(DATA PROVIDED begins)
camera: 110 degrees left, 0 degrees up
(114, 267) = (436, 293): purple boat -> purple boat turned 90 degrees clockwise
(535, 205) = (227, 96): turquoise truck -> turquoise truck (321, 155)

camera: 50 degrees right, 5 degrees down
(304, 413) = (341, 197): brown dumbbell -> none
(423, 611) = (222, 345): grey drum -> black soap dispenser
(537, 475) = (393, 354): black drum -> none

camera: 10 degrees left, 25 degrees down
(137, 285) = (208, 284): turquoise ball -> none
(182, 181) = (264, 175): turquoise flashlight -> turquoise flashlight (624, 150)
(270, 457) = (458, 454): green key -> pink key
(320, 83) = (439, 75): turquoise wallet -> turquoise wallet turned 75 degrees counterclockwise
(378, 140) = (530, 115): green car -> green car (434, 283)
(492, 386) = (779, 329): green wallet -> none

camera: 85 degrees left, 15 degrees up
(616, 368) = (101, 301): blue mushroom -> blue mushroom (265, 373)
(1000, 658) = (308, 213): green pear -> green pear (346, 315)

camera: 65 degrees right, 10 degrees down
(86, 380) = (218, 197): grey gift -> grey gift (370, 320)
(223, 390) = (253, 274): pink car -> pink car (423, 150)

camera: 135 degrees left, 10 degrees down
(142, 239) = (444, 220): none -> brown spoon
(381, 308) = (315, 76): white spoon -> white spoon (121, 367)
(DATA PROVIDED ends)
WORK TO BE COMPLETED: Identify each line in the records above containing the word "degrees"; copy those lines.

ANSWER BELOW:
camera: 110 degrees left, 0 degrees up
(114, 267) = (436, 293): purple boat -> purple boat turned 90 degrees clockwise
camera: 50 degrees right, 5 degrees down
camera: 10 degrees left, 25 degrees down
(320, 83) = (439, 75): turquoise wallet -> turquoise wallet turned 75 degrees counterclockwise
camera: 85 degrees left, 15 degrees up
camera: 65 degrees right, 10 degrees down
camera: 135 degrees left, 10 degrees down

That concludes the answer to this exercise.